### TASK REQUIREMENTS:
Each line from the one with "(484, 128) = (199, 315): pink" through the end of the records below should be transcribed exactly, and each picture should be skipped.
DATA FOR REVIEW: Begin
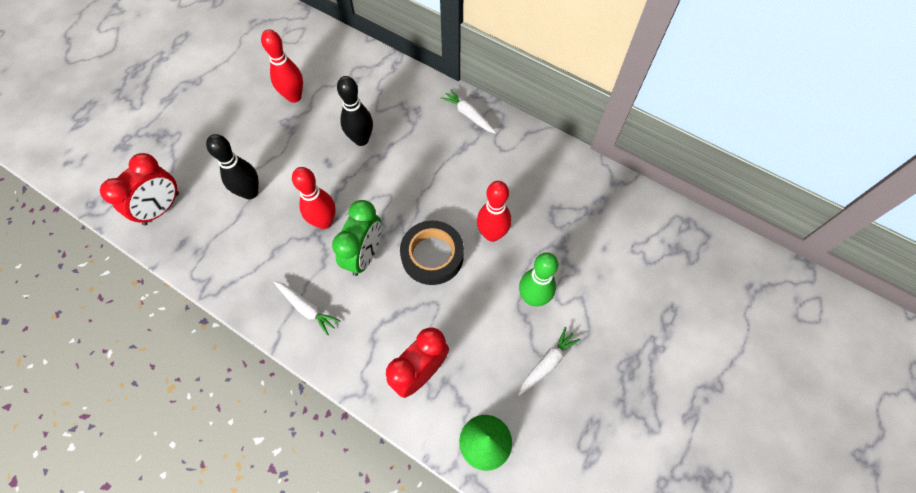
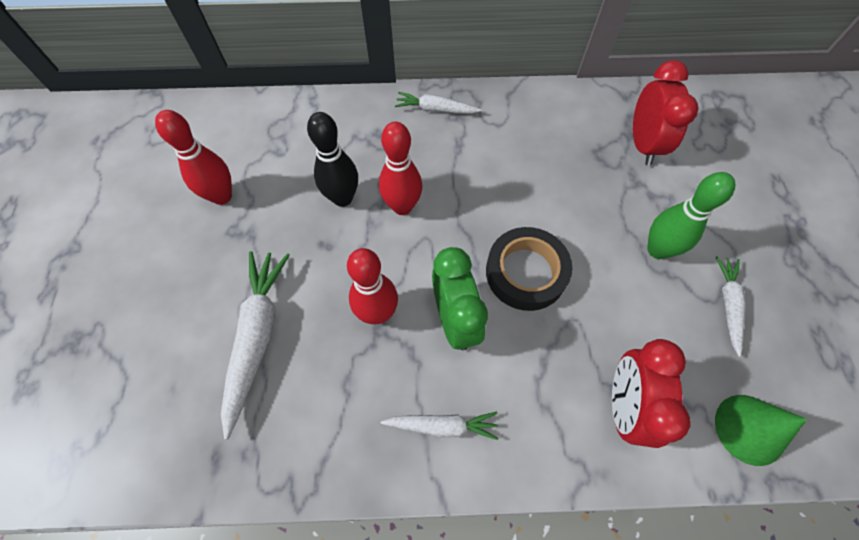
camera: 35 degrees left, 0 degrees up
(161, 209) = (150, 434): red clock -> red clock (643, 144)
(250, 192) = (257, 337): black bowling pin -> white carrot
(492, 234) = (564, 212): red bowling pin -> red bowling pin (402, 206)

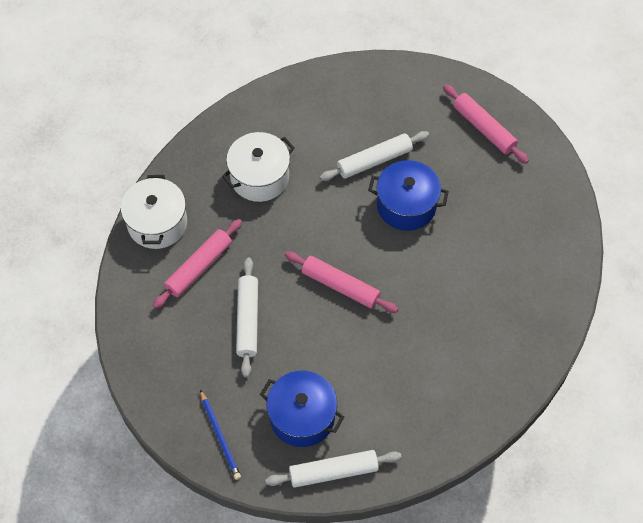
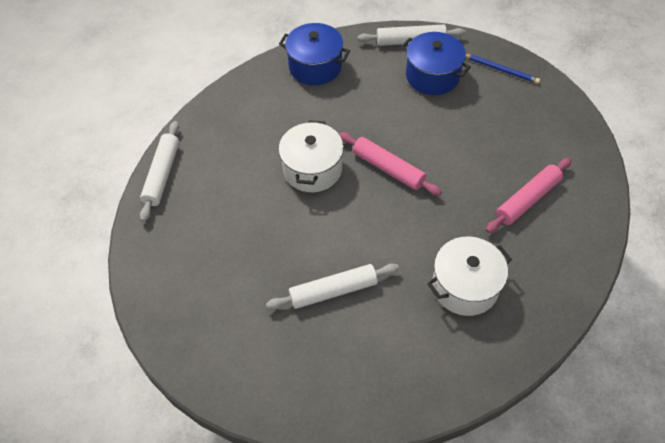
camera: 170 degrees left, 5 degrees down
(157, 223) = (576, 248): white pot -> white pot (312, 169)
(220, 436) = (500, 70): blue pencil -> blue pencil turned 135 degrees clockwise
(247, 320) = (478, 149): white rolling pin -> white rolling pin (162, 174)
(406, 205) = (309, 237): blue pot -> blue pot (315, 66)
(484, 128) = (199, 315): pink rolling pin -> none

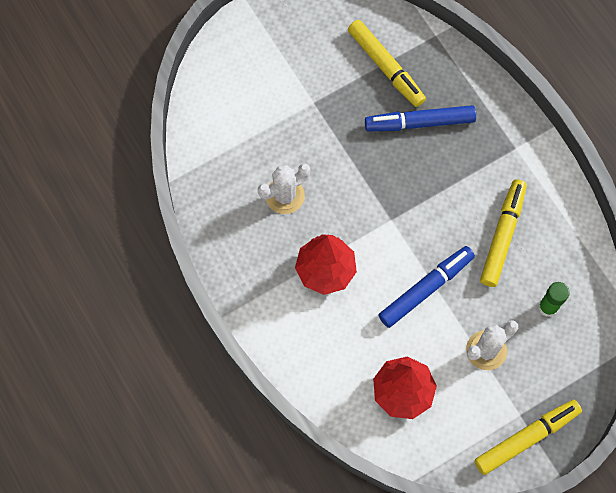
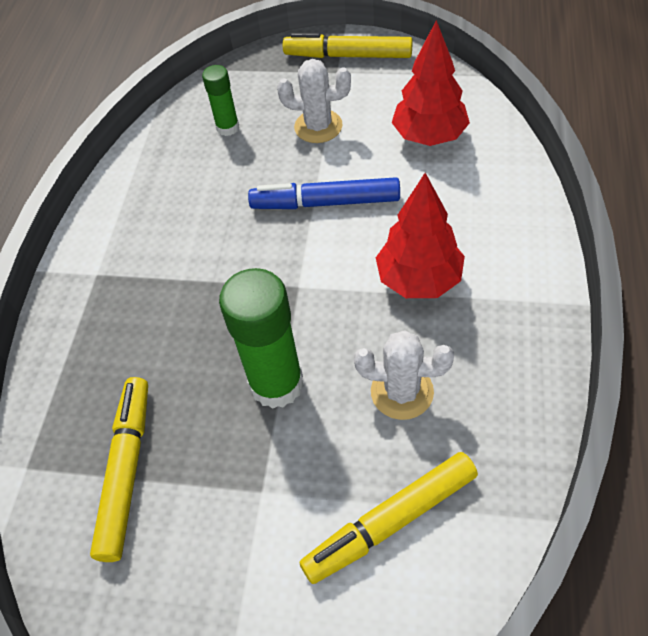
camera: 135 degrees left, 15 degrees down
(352, 156) = (276, 384): none -> green glue stick
(420, 123) = (161, 369): blue marker -> none
(502, 236) = (202, 204): yellow marker -> yellow marker (391, 522)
DATA FOR REVIEW: End
### SOLUTION:
(484, 128) = (199, 315): pink rolling pin -> none

camera: 135 degrees left, 15 degrees down
(352, 156) = (276, 384): none -> green glue stick
(420, 123) = (161, 369): blue marker -> none
(502, 236) = (202, 204): yellow marker -> yellow marker (391, 522)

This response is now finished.